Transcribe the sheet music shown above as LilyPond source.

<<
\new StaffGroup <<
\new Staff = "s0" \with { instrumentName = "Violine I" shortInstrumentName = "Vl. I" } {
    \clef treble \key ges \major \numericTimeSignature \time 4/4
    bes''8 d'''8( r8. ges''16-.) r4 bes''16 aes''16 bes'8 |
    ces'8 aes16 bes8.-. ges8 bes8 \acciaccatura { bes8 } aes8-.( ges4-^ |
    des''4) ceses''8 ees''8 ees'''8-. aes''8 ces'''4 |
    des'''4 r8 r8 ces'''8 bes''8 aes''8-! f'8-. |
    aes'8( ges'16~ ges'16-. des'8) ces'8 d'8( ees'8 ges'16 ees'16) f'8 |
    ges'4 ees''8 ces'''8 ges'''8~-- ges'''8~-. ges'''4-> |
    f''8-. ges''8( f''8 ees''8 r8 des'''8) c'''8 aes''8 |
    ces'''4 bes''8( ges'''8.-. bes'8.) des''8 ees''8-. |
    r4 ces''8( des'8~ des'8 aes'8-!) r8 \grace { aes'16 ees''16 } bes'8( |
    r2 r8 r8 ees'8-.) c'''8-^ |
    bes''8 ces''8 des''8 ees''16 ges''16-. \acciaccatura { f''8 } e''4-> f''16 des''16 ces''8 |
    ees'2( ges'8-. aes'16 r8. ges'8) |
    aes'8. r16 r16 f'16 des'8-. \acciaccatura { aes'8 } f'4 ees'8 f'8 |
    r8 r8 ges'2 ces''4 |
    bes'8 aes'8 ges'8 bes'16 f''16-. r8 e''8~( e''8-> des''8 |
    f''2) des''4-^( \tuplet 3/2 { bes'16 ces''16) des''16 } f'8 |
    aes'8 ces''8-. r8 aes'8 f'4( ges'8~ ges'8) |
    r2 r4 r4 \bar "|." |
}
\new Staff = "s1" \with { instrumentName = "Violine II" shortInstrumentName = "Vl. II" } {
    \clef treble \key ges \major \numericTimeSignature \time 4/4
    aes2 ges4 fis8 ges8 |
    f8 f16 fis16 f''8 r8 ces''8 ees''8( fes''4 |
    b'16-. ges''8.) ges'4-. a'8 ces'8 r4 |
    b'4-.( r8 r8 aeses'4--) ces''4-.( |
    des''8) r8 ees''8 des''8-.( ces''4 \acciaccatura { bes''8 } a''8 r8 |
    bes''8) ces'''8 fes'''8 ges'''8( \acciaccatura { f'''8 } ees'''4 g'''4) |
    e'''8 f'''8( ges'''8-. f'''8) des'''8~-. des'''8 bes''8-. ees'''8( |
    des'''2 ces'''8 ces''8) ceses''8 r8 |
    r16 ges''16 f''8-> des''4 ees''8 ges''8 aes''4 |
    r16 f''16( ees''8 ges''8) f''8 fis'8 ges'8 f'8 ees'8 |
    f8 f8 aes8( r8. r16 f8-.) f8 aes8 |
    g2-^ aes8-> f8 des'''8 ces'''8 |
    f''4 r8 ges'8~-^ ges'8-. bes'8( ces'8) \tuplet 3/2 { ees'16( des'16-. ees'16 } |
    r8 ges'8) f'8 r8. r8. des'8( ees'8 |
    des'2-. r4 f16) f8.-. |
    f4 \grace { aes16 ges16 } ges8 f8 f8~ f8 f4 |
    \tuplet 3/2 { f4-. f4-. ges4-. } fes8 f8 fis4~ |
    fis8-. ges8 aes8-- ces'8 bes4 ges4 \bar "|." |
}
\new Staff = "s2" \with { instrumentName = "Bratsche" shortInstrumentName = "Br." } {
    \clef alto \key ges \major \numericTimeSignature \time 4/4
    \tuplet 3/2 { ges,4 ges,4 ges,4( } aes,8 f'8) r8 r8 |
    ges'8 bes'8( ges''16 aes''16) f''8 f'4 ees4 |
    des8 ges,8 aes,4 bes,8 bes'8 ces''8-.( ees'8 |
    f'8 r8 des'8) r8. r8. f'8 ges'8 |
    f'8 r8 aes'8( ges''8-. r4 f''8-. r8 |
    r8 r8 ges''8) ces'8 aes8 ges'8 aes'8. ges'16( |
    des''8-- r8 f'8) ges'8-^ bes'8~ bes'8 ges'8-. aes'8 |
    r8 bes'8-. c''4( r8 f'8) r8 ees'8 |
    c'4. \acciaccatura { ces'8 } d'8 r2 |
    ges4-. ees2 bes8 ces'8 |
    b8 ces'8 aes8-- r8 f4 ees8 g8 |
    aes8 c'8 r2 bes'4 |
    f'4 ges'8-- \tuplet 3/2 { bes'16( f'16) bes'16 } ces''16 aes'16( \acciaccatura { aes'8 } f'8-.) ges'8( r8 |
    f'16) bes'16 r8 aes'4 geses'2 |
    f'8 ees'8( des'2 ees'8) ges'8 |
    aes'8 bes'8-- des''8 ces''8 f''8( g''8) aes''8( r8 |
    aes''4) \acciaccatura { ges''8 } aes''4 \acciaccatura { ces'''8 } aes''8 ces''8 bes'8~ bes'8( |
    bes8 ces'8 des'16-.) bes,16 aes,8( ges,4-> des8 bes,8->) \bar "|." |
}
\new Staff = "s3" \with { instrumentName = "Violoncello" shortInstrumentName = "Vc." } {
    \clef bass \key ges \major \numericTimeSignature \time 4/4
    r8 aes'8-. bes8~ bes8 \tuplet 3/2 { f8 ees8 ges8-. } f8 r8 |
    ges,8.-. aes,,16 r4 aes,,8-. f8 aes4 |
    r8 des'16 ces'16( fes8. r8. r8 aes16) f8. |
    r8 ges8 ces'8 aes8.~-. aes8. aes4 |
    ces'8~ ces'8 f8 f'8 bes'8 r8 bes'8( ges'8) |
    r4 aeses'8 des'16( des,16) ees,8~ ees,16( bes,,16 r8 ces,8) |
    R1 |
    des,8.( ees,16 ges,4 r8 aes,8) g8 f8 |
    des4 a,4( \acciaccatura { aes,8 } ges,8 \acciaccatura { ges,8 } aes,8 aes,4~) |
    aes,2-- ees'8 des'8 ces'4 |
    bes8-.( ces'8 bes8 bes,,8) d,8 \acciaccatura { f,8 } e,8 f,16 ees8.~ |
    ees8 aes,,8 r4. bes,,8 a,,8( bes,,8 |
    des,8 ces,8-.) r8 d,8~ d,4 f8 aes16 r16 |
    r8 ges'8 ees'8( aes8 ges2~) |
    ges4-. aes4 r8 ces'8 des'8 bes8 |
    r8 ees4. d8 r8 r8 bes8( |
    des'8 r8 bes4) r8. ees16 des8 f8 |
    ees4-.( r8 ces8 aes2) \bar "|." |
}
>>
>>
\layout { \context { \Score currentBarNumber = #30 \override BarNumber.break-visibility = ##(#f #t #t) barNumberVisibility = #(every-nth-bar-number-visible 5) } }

- [Directive]
Return every line of the items above that contains the string "acciaccatura". Case counts.

- [Response to the exercise]
    ces'8 aes16 bes8.-. ges8 bes8 \acciaccatura { bes8 } aes8-.( ges4-^ |
    bes''8 ces''8 des''8 ees''16 ges''16-. \acciaccatura { f''8 } e''4-> f''16 des''16 ces''8 |
    aes'8. r16 r16 f'16 des'8-. \acciaccatura { aes'8 } f'4 ees'8 f'8 |
    des''8) r8 ees''8 des''8-.( ces''4 \acciaccatura { bes''8 } a''8 r8 |
    bes''8) ces'''8 fes'''8 ges'''8( \acciaccatura { f'''8 } ees'''4 g'''4) |
    c'4. \acciaccatura { ces'8 } d'8 r2 |
    f'4 ges'8-- \tuplet 3/2 { bes'16( f'16) bes'16 } ces''16 aes'16( \acciaccatura { aes'8 } f'8-.) ges'8( r8 |
    aes''4) \acciaccatura { ges''8 } aes''4 \acciaccatura { ces'''8 } aes''8 ces''8 bes'8~ bes'8( |
    des4 a,4( \acciaccatura { aes,8 } ges,8 \acciaccatura { ges,8 } aes,8 aes,4~) |
    bes8-.( ces'8 bes8 bes,,8) d,8 \acciaccatura { f,8 } e,8 f,16 ees8.~ |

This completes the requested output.